**PROBLEM DETAILS:**
Which lines hold the string "imagery"? Copy each of them from the material below.
################
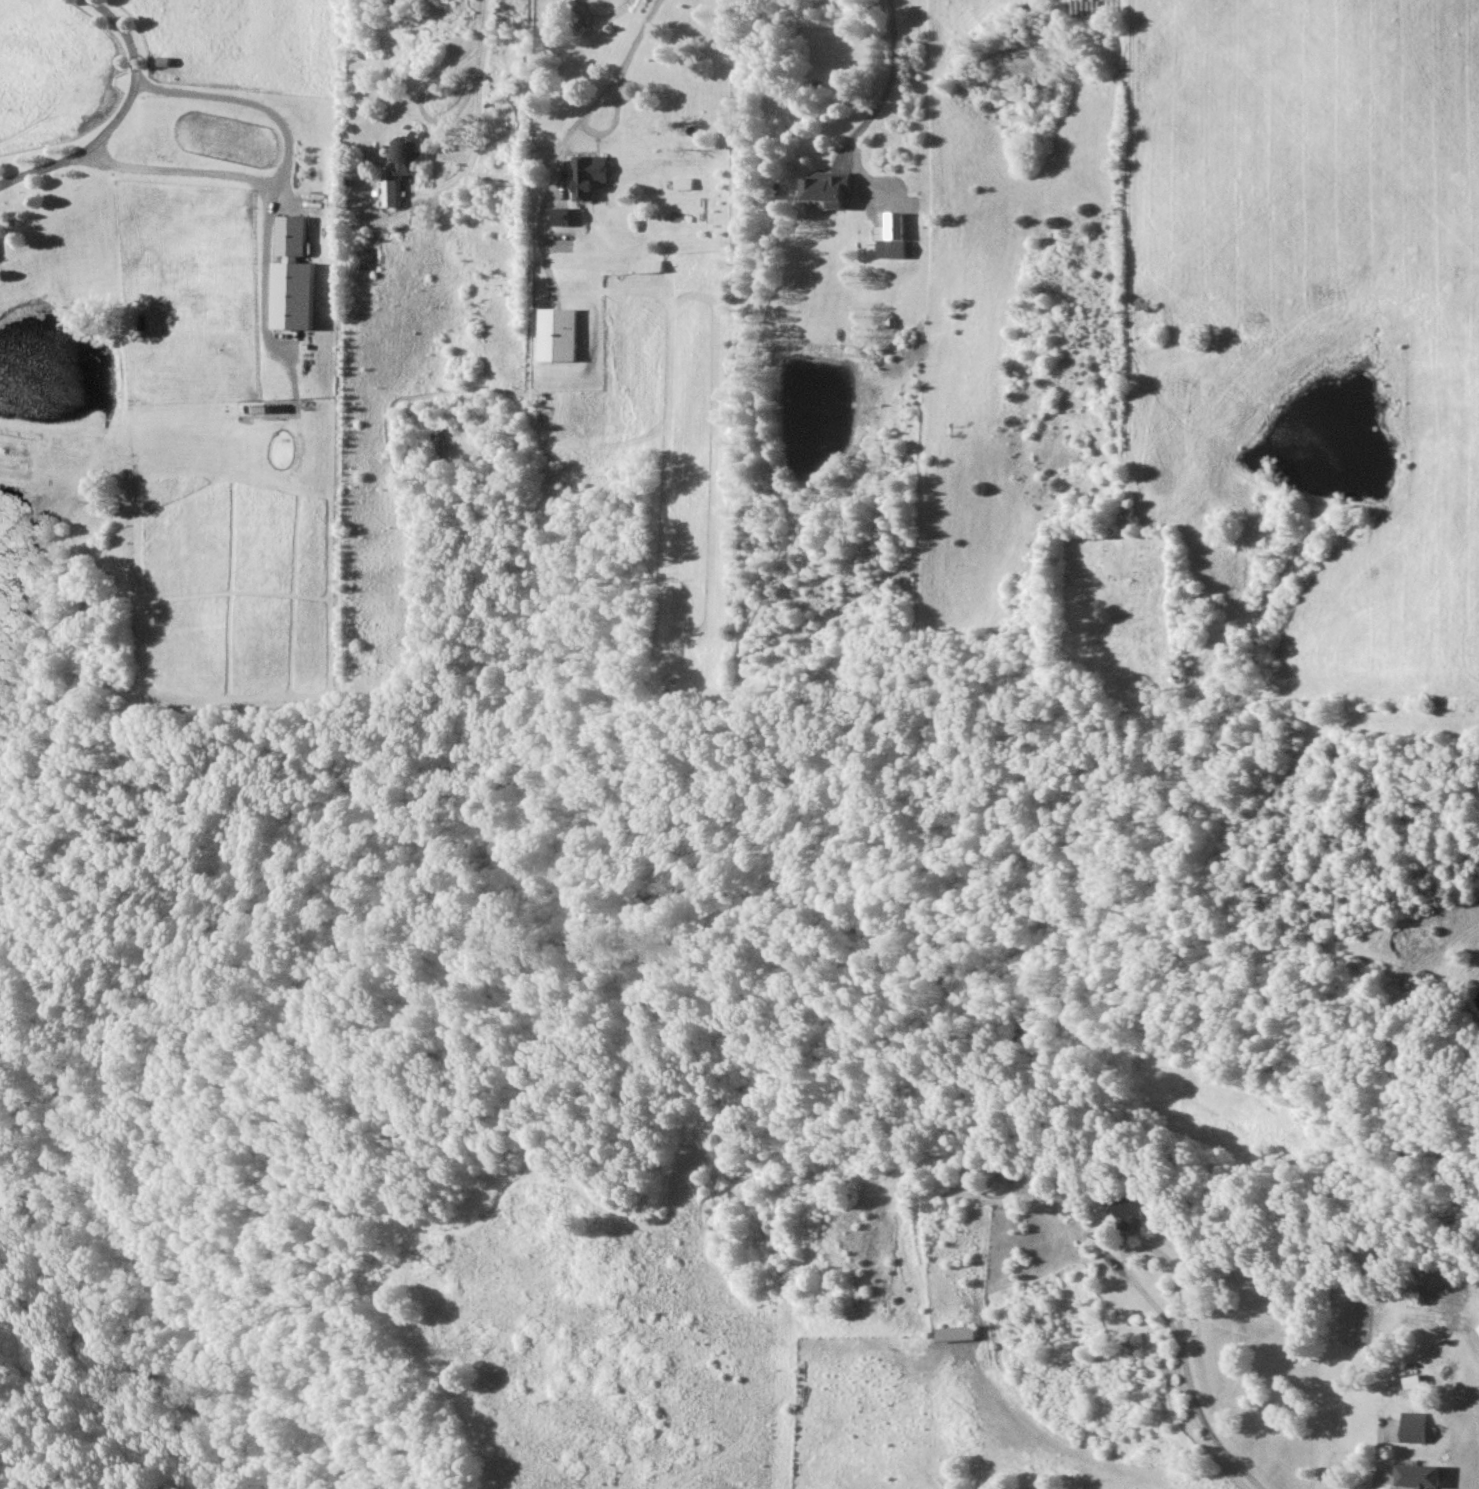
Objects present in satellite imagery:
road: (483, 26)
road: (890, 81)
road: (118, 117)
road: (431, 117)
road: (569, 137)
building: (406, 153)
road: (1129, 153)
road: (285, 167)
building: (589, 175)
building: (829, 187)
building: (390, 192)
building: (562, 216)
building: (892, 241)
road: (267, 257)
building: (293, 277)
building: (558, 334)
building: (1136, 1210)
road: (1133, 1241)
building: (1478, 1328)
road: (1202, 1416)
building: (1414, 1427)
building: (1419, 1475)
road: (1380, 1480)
################
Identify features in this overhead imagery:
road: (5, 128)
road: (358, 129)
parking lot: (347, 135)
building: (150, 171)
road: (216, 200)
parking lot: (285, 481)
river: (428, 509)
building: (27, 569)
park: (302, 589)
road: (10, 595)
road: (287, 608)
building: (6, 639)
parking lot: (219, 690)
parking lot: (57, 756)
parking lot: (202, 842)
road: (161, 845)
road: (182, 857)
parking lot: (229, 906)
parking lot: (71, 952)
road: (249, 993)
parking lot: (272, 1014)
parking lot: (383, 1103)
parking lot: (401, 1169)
################
**OUTPUT OF THE EXERCISE:**
Objects present in satellite imagery:
Identify features in this overhead imagery:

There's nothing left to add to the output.